• Problem to solve
Everything in the entries except the pictures must be duplicated exactly.

• Data to examine
------------------------------------------------
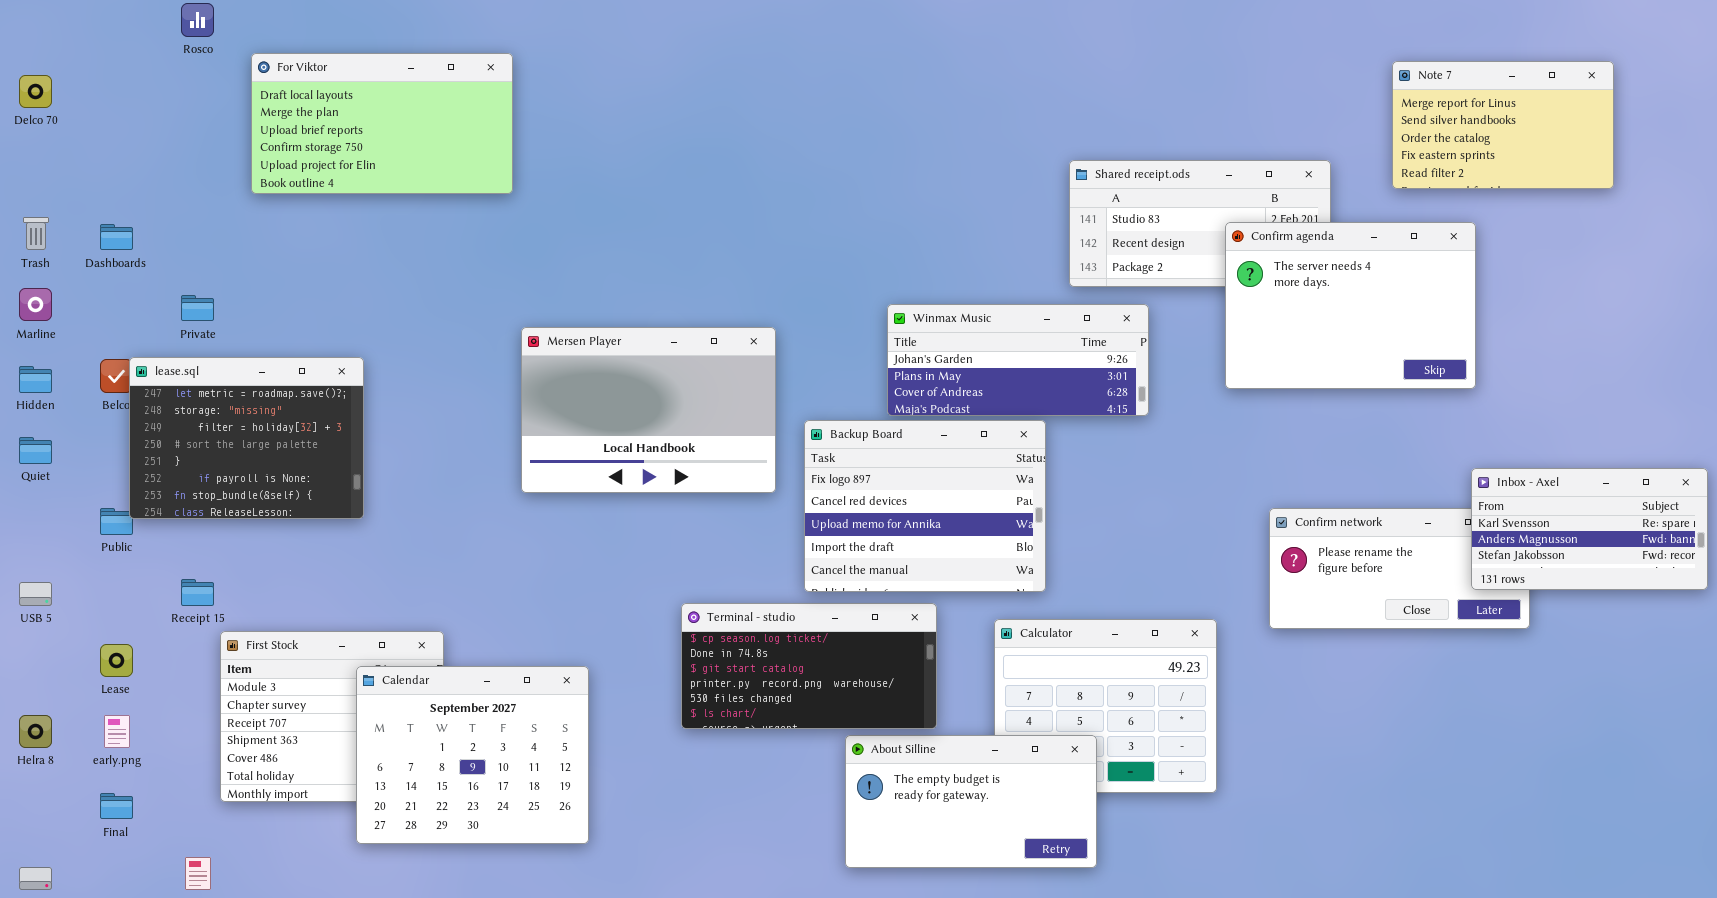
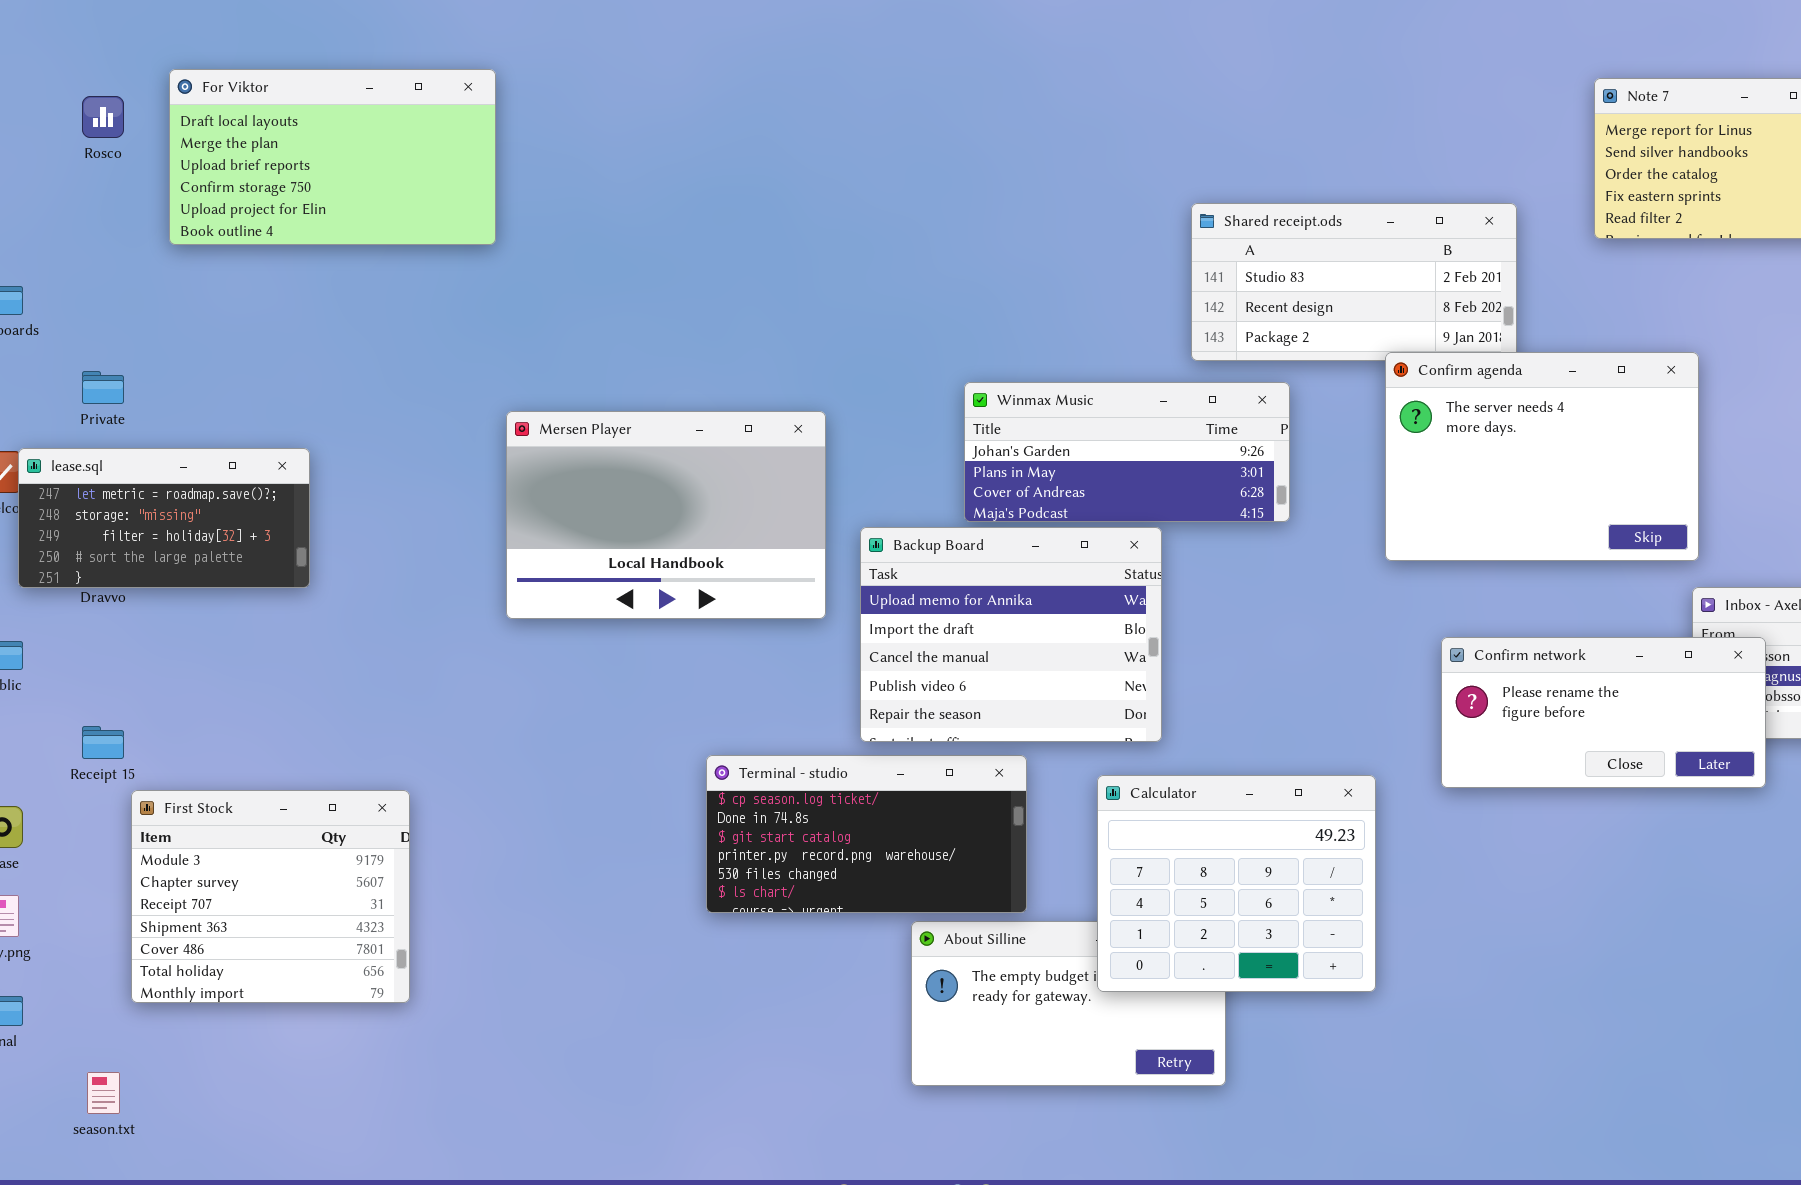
Rosco: [181,3,214,37] -> [82,96,124,138], moved
Confirm agenda: [1225,222,1476,389] -> [1385,352,1699,561], moved
lease.sql: [129,357,364,519] -> [18,448,310,588], resized
Backup Board: [804,420,1046,592] -> [860,527,1162,742], scrolled down 2 rows
Confirm network: [1269,508,1530,629] -> [1441,637,1766,788], raised
Calculator: [994,619,1217,793] -> [1097,775,1376,992], raised
Calendar: [356,666,589,844] -> none, closed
------------------------------------------------
• Problem solution
Rosco: [181,3,214,37] -> [82,96,124,138], moved
Confirm agenda: [1225,222,1476,389] -> [1385,352,1699,561], moved
lease.sql: [129,357,364,519] -> [18,448,310,588], resized
Backup Board: [804,420,1046,592] -> [860,527,1162,742], scrolled down 2 rows
Confirm network: [1269,508,1530,629] -> [1441,637,1766,788], raised
Calculator: [994,619,1217,793] -> [1097,775,1376,992], raised
Calendar: [356,666,589,844] -> none, closed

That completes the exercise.